# Work request
Return exactly the span of lines in the following data that opens with the line containing "green plate D6:F6" and closes with the line containing "white round brick". Include nothing else.
*** Records for the task ***
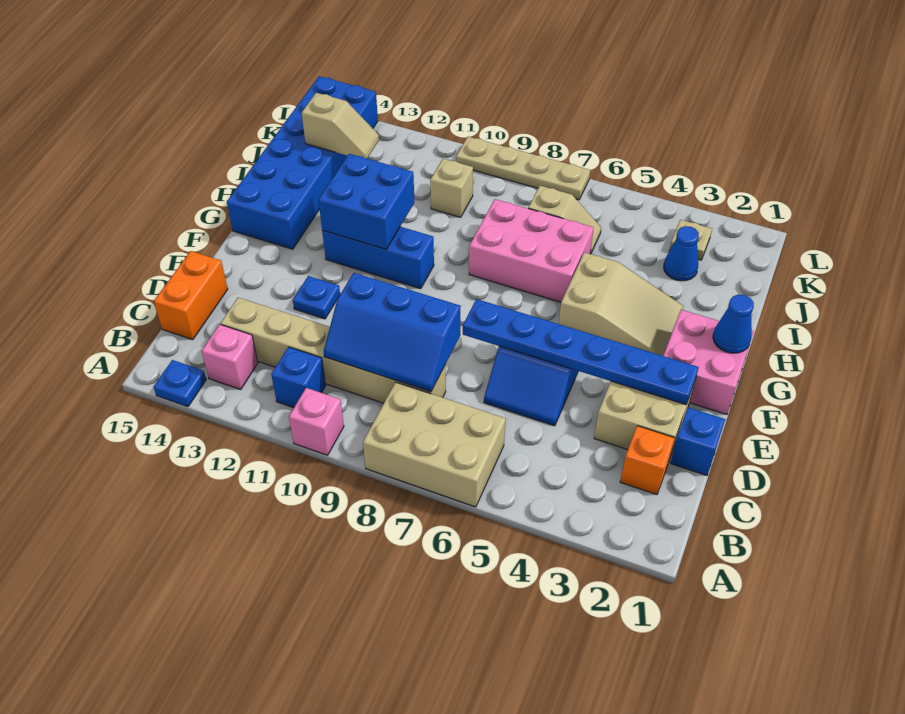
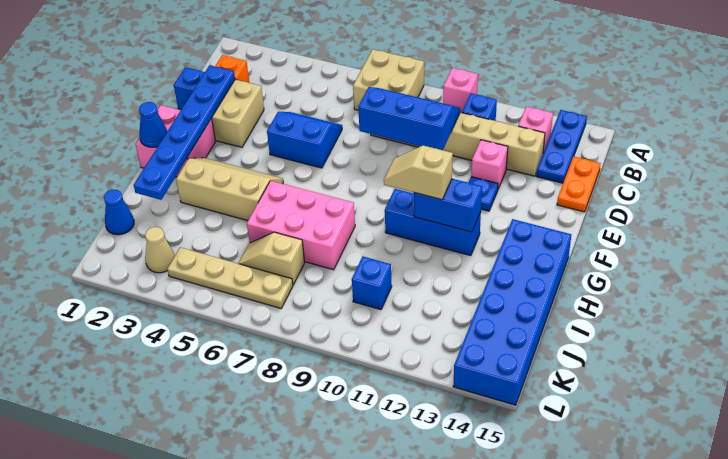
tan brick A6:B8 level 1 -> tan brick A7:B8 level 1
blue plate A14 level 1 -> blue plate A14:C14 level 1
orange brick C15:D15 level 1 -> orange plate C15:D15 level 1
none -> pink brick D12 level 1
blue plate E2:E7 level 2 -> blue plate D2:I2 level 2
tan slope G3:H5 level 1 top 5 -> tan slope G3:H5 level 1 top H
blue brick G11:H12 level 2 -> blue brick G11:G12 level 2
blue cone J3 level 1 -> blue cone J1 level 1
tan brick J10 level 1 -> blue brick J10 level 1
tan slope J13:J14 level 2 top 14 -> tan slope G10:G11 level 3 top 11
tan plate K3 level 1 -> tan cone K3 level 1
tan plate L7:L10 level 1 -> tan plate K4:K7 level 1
*** End of Records for the task ***
*** Records for the task ***
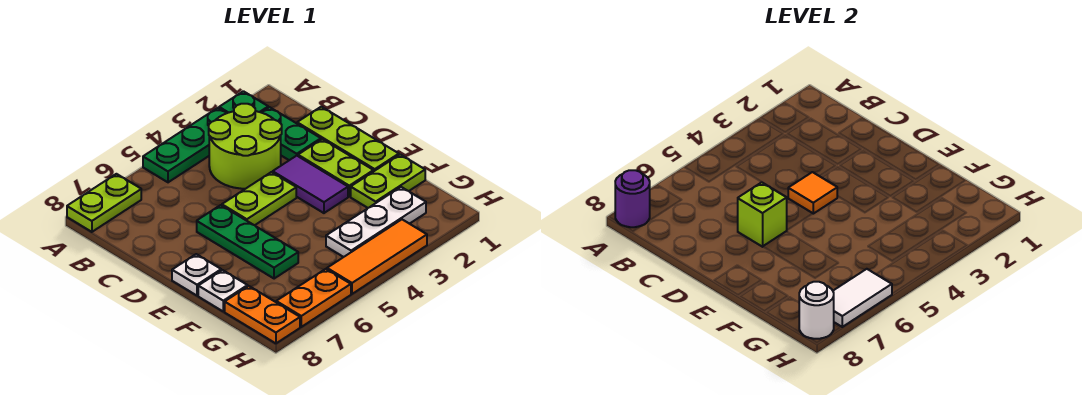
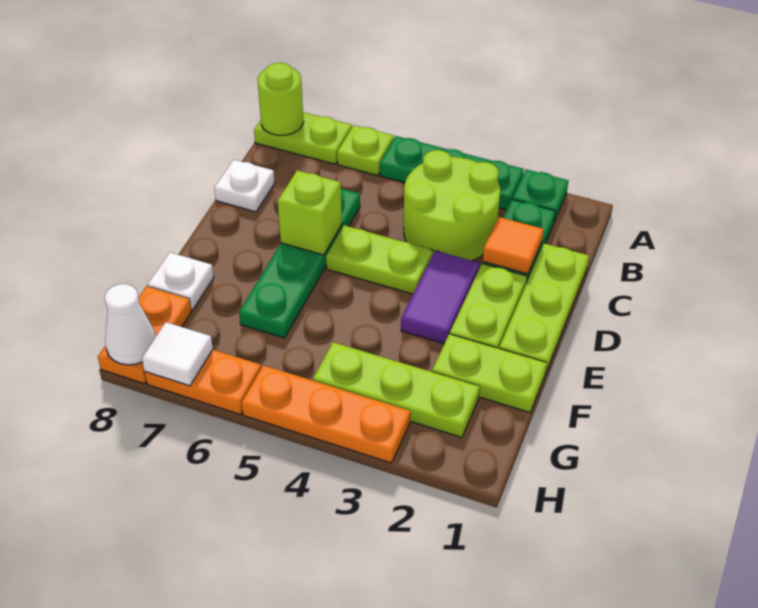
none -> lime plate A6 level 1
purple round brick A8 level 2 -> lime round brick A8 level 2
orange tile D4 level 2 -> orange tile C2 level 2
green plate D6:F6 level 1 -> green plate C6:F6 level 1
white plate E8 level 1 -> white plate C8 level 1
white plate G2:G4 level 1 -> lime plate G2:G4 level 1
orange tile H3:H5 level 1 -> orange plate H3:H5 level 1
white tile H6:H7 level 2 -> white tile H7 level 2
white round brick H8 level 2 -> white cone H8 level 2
*** End of Records for the task ***
# Task solution
green plate D6:F6 level 1 -> green plate C6:F6 level 1
white plate E8 level 1 -> white plate C8 level 1
white plate G2:G4 level 1 -> lime plate G2:G4 level 1
orange tile H3:H5 level 1 -> orange plate H3:H5 level 1
white tile H6:H7 level 2 -> white tile H7 level 2
white round brick H8 level 2 -> white cone H8 level 2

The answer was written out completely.